**Record extracts**:
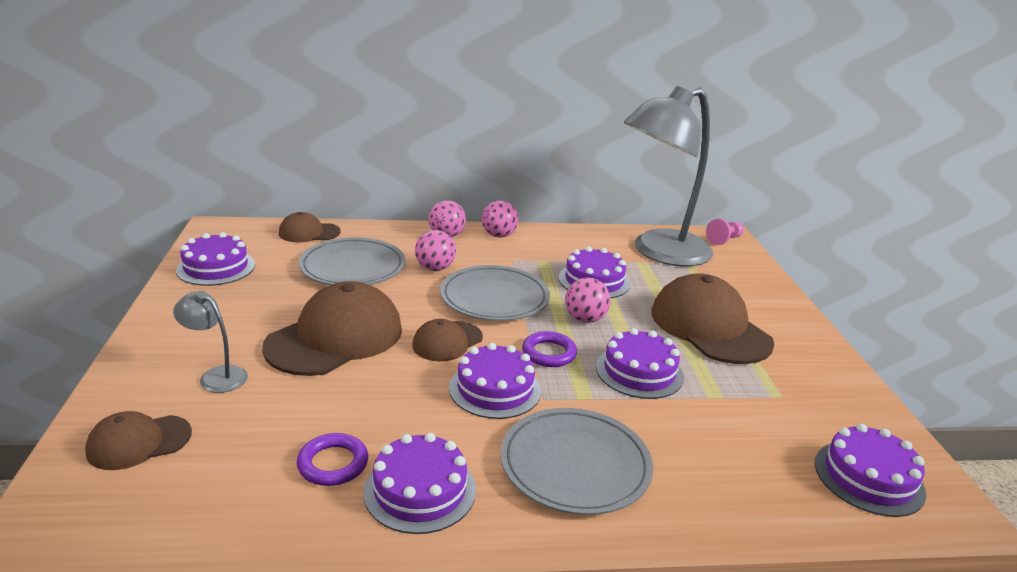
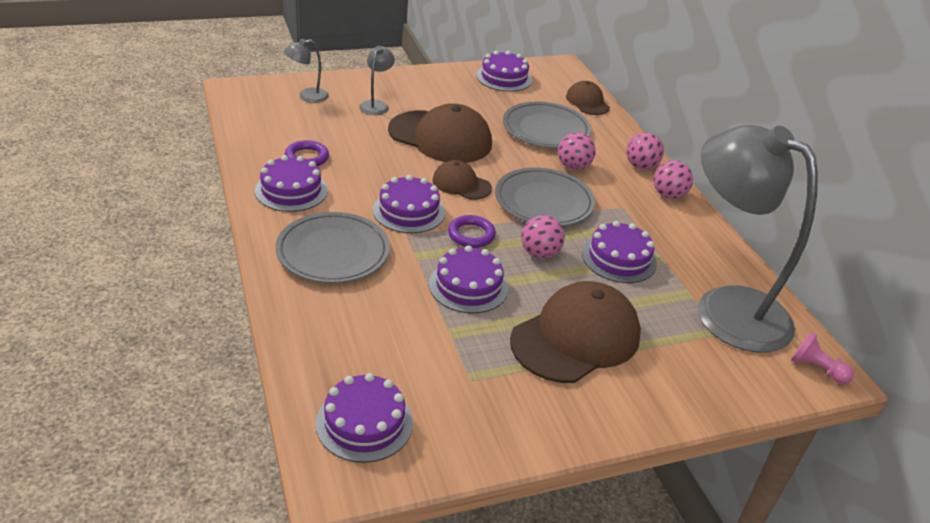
camera: 75 degrees right, 10 degrees up
brown cap [85,411,192,470] -> grey lamp [284,39,329,103]

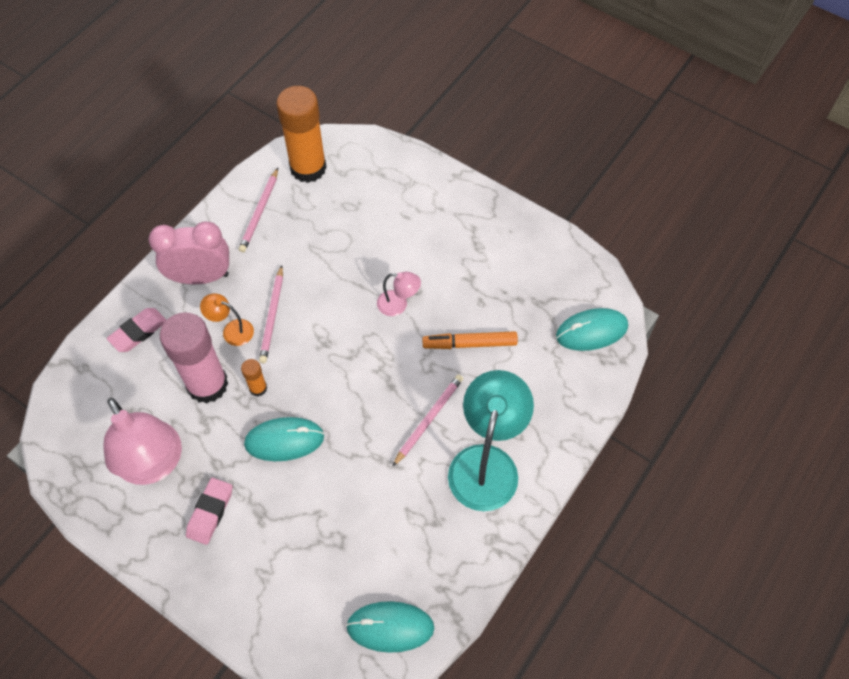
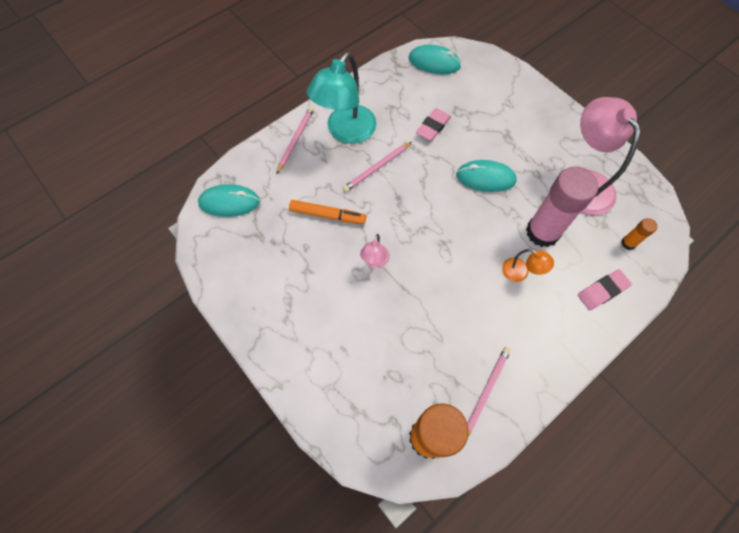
camera: 165 degrees left, 5 degrees up
pink clock [149,222,229,284] -> none
pink eraser [186,478,233,545] -> pink eraser moved to [416,108,451,141]
orange glue stick [241,359,267,396] -> orange glue stick moved to [621,218,657,250]
pink pencil [259,265,283,363] -> pink pencil moved to [276,106,314,174]
pink lamp [377,272,421,316] -> pink lamp turned 105 degrees counterclockwise [360,234,390,268]

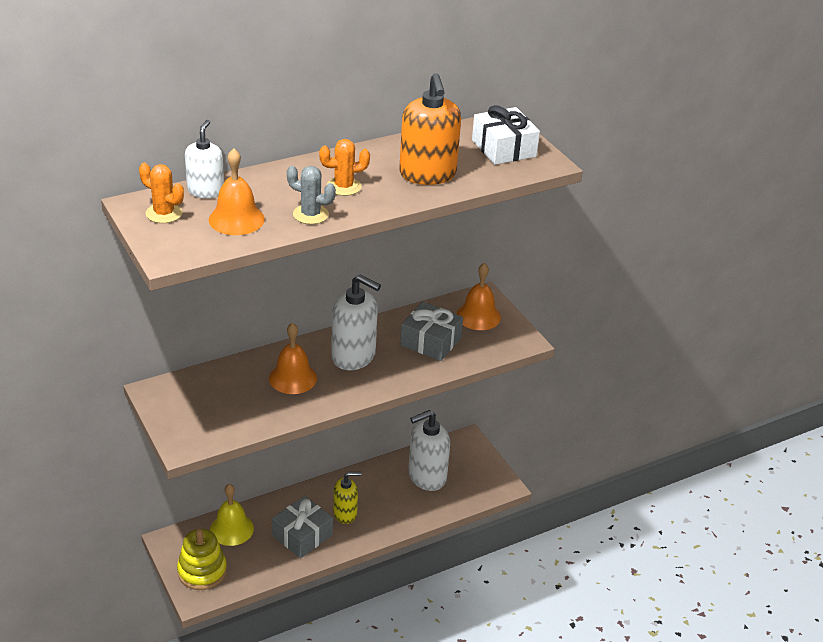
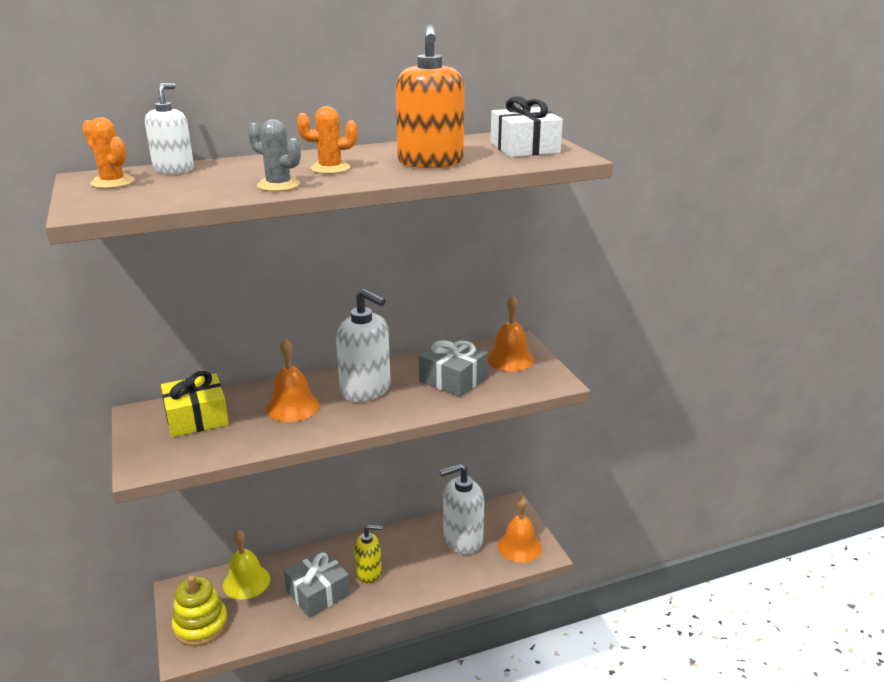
camera: 10 degrees right, 10 degrees down
orange bell [209,148,265,235] -> orange bell moved to [498,496,542,563]
none -> yellow gift [161,371,229,437]

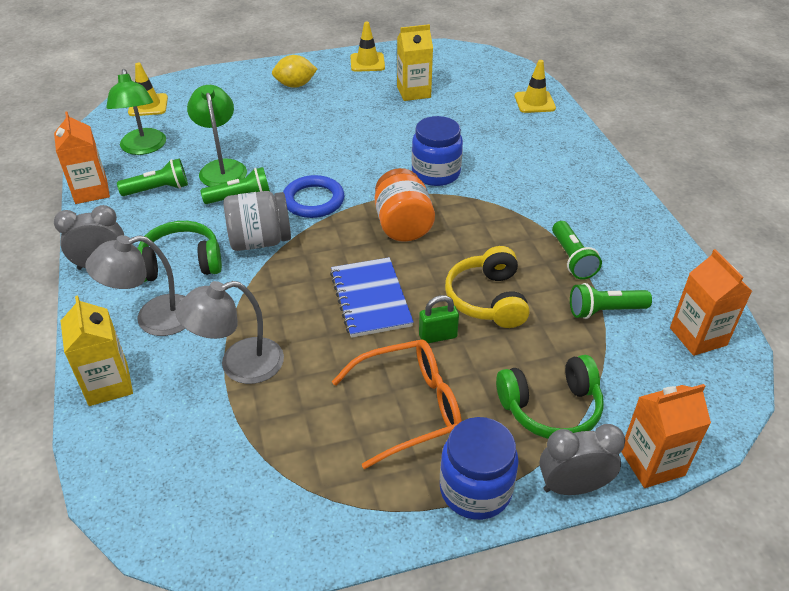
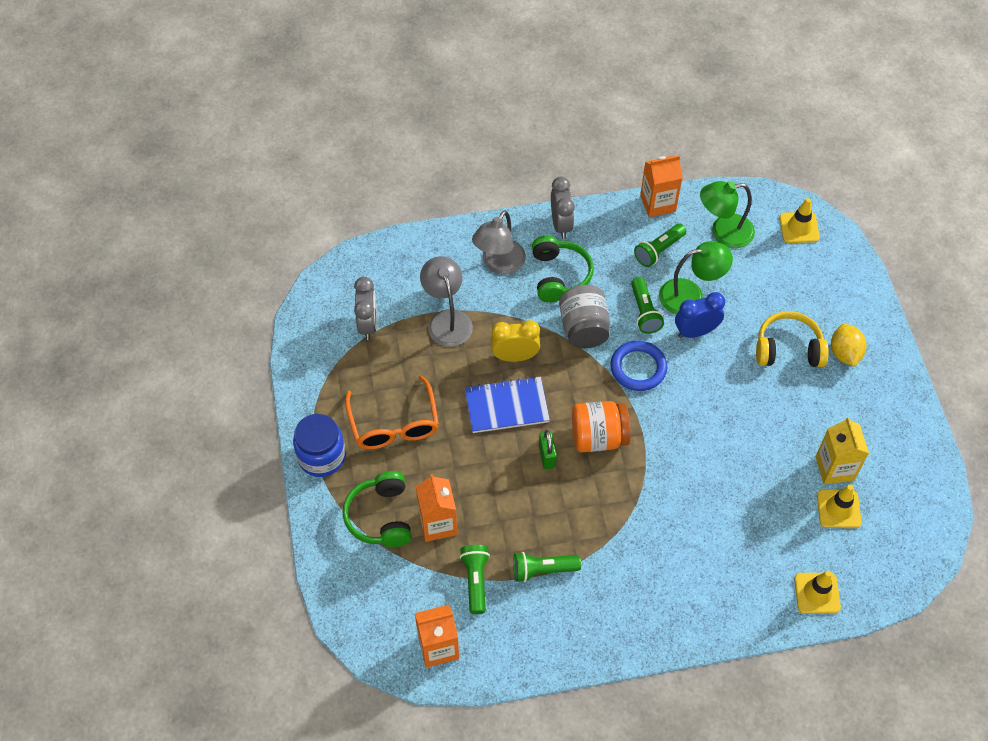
camera: 95 degrees right, 15 degrees up
yellow carton [61,296,133,406] -> none
grey lamp [85,235,185,336] -> grey lamp turned 135 degrees counterclockwise [472,210,526,275]
green flashlight [117,159,188,196] -> green flashlight turned 60 degrees clockwise [634,224,686,267]
yellow traffic cone [350,22,385,72] -> yellow traffic cone moved to [817,485,862,528]
blue jar [412,116,463,186] -> none
green padlock [419,295,459,343] -> green padlock moved to [539,430,557,469]
yellow headphones [445,246,530,328] -> yellow headphones moved to [756,311,829,367]
grey clock [539,424,625,495] -> grey clock moved to [354,277,377,340]
orange carton [621,384,711,488] -> orange carton moved to [416,474,457,542]
none -> yellow clock [491,320,540,362]
none -> blue clock [675,292,725,338]

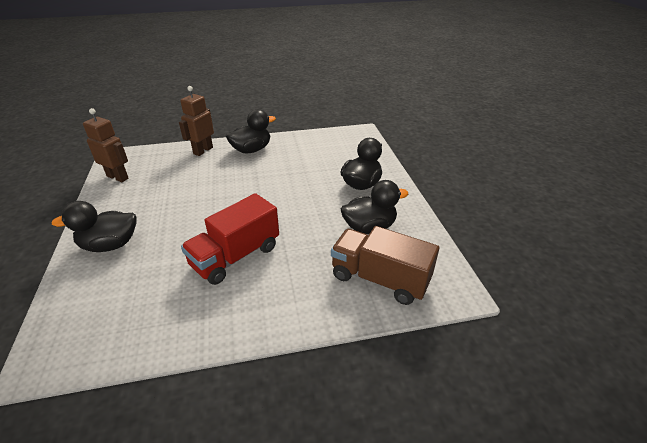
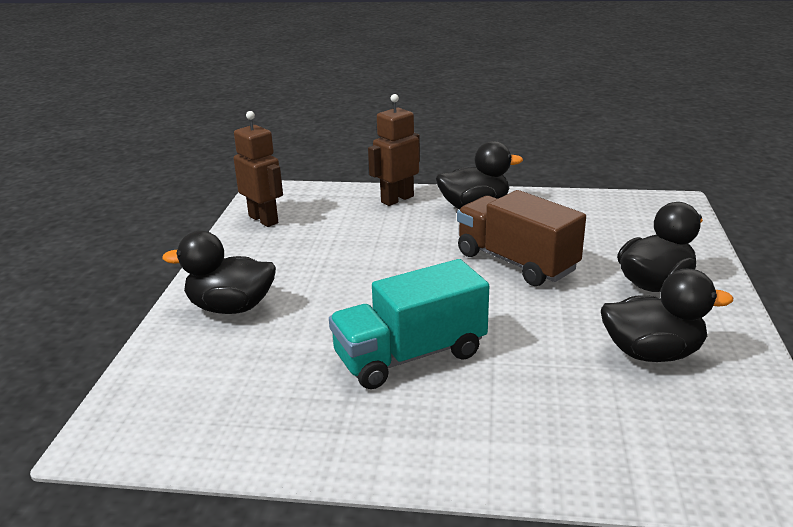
camera: 20 degrees right, 10 degrees down
red truck [181,193,279,285] -> turquoise truck [329,259,489,389]
brown truck [331,226,439,305] -> brown truck moved to [457,190,586,286]

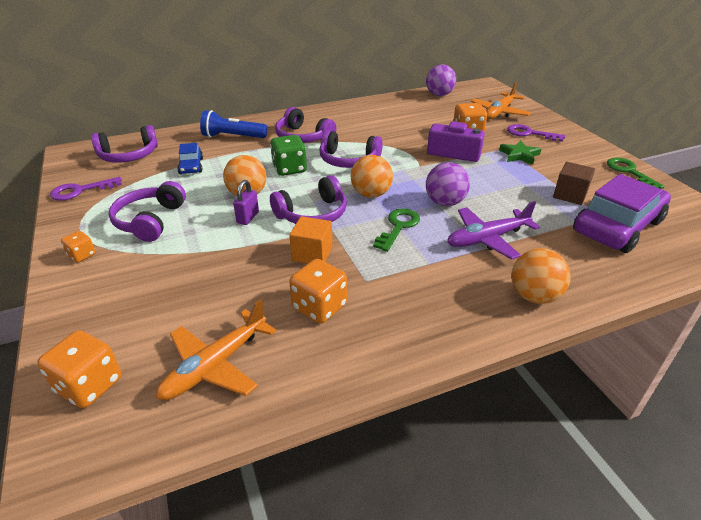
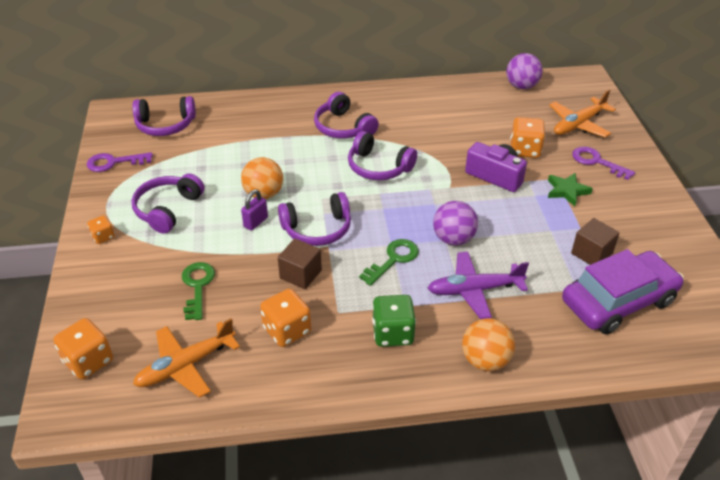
camera: 15 degrees right, 5 degrees up
blue car [177,143,203,174] -> none
blue flashlight [200,110,267,138] -> none
green dice [270,135,307,176] -> green dice moved to [372,295,416,347]
orange cube [289,216,332,264] -> brown cube [278,238,322,289]
orange ball [350,155,393,198] -> none
green key [607,157,664,189] -> green key moved to [182,262,215,320]

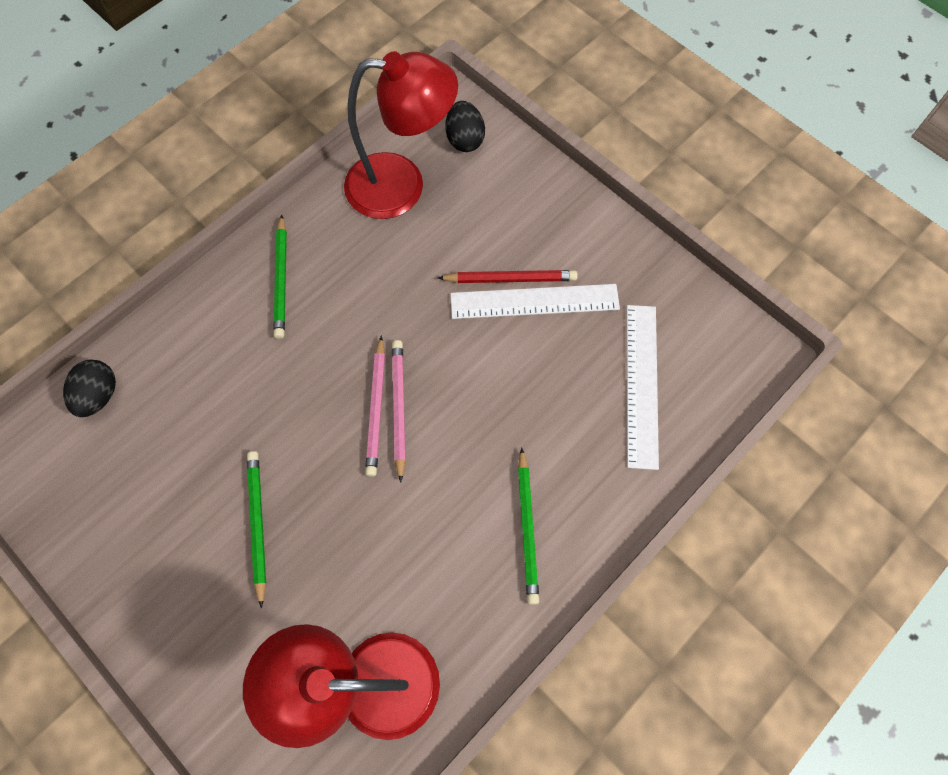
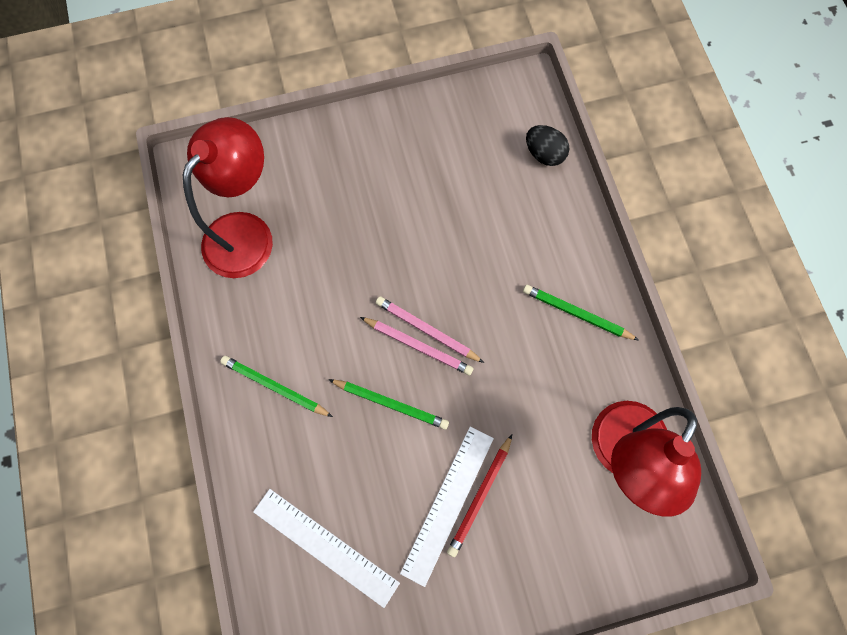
camera: 120 degrees right, 5 degrees up
green pencil [247,451,266,608] -> green pencil moved to [328,379,449,430]
black egg [446,101,485,152] -> none

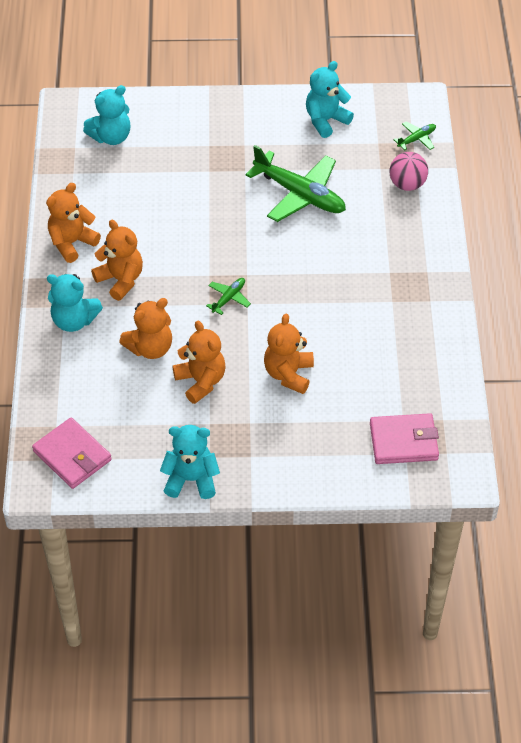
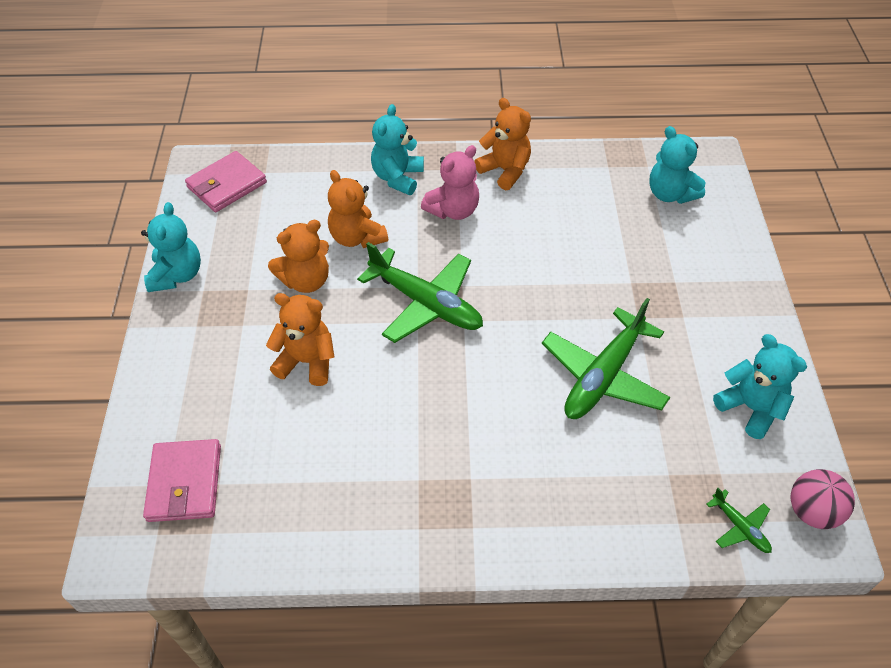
camera: 90 degrees right, 0 degrees up
orange teddy bear [91,219,143,301] -> pink teddy bear [421,145,479,220]
green plane [206,278,251,315] -> green plane [357,242,483,343], size x2.20
pink ball [390,152,428,191] -> pink ball moved to [791,469,855,529]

**Your assignment**: Both boundary lines included, write out word for word only the lines above from the one containing "camera: 10 degrees right, 10 degrees down" to the one containing "green plane [206,278,251,315]", leaving out any pictures.

**Response area**:
camera: 10 degrees right, 10 degrees down
orange bell [209,148,265,235] -> orange bell moved to [498,496,542,563]
none -> yellow gift [161,371,229,437]

camera: 95 degrees right, 15 degrees up
yellow carton [61,296,133,406] -> none
grey lamp [85,235,185,336] -> grey lamp turned 135 degrees counterclockwise [472,210,526,275]
green flashlight [117,159,188,196] -> green flashlight turned 60 degrees clockwise [634,224,686,267]
yellow traffic cone [350,22,385,72] -> yellow traffic cone moved to [817,485,862,528]
blue jar [412,116,463,186] -> none
green padlock [419,295,459,343] -> green padlock moved to [539,430,557,469]
yellow headphones [445,246,530,328] -> yellow headphones moved to [756,311,829,367]
grey clock [539,424,625,495] -> grey clock moved to [354,277,377,340]
orange carton [621,384,711,488] -> orange carton moved to [416,474,457,542]
none -> yellow clock [491,320,540,362]
none -> blue clock [675,292,725,338]

camera: 20 degrees right, 10 degrees down
red truck [181,193,279,285] -> turquoise truck [329,259,489,389]
brown truck [331,226,439,305] -> brown truck moved to [457,190,586,286]

camera: 15 degrees right, 5 degrees up
blue car [177,143,203,174] -> none
blue flashlight [200,110,267,138] -> none
green dice [270,135,307,176] -> green dice moved to [372,295,416,347]
orange cube [289,216,332,264] -> brown cube [278,238,322,289]
orange ball [350,155,393,198] -> none
green key [607,157,664,189] -> green key moved to [182,262,215,320]

camera: 120 degrees right, 5 degrees up
green pencil [247,451,266,608] -> green pencil moved to [328,379,449,430]
black egg [446,101,485,152] -> none

camera: 90 degrees right, 0 degrees up
orange teddy bear [91,219,143,301] -> pink teddy bear [421,145,479,220]
green plane [206,278,251,315] -> green plane [357,242,483,343], size x2.20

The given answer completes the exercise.